Task directions :: Which lines of the records below contain the string "coordinate", with letter case counting? Copy out each such line.

— start Supplied records —

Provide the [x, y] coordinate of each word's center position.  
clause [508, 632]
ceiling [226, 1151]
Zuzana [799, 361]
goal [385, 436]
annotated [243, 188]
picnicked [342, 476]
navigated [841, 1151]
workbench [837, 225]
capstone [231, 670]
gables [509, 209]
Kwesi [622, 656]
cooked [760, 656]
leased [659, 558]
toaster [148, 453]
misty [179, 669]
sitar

— end Supplied records —

The response ::
Provide the [x, y] coordinate of each word's center position.  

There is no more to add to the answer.